Exercise objective:
Within the material below, transcribe exactly the lines from the one holding "brown calculator: 1 -> 0" through the one holding "pink rolling pin: 10 -> 12", keeping both ends and skipping the rest.

Records for this exercise:
--------------------------------------------------

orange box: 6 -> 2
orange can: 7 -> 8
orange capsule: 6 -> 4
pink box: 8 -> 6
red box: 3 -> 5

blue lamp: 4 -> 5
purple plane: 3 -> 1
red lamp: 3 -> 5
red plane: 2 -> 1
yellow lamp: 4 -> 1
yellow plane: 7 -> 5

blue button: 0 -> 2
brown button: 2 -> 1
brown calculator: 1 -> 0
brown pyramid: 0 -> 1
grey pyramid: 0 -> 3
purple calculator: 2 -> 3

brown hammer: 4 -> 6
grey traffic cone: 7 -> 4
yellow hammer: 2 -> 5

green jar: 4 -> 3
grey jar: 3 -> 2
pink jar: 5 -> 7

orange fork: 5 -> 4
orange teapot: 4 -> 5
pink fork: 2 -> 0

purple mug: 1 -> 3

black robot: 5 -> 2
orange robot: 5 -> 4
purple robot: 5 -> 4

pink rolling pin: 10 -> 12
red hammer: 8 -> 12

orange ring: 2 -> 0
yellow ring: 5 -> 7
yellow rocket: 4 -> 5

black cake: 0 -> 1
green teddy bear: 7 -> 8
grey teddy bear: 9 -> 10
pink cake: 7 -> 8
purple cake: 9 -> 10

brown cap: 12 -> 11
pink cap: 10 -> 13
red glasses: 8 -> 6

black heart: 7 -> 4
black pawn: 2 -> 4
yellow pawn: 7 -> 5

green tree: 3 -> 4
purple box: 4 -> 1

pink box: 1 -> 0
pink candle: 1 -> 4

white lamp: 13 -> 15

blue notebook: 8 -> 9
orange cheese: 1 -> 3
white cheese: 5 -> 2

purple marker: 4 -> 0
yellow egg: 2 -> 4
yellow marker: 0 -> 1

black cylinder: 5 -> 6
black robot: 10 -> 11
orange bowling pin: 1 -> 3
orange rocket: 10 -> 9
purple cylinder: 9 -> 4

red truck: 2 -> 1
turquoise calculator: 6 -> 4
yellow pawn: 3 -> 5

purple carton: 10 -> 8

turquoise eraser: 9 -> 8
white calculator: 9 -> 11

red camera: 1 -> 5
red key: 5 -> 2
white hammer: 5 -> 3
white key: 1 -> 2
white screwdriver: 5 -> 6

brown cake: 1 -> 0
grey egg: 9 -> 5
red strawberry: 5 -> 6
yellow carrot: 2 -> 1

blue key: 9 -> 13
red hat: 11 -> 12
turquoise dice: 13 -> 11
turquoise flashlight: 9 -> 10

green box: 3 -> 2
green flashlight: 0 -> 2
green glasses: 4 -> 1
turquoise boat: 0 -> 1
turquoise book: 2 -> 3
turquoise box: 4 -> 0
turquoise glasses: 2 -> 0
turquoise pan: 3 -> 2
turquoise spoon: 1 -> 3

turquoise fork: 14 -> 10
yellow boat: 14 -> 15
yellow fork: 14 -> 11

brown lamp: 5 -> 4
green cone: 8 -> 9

--------------------------------------------------

Exercise response:
brown calculator: 1 -> 0
brown pyramid: 0 -> 1
grey pyramid: 0 -> 3
purple calculator: 2 -> 3

brown hammer: 4 -> 6
grey traffic cone: 7 -> 4
yellow hammer: 2 -> 5

green jar: 4 -> 3
grey jar: 3 -> 2
pink jar: 5 -> 7

orange fork: 5 -> 4
orange teapot: 4 -> 5
pink fork: 2 -> 0

purple mug: 1 -> 3

black robot: 5 -> 2
orange robot: 5 -> 4
purple robot: 5 -> 4

pink rolling pin: 10 -> 12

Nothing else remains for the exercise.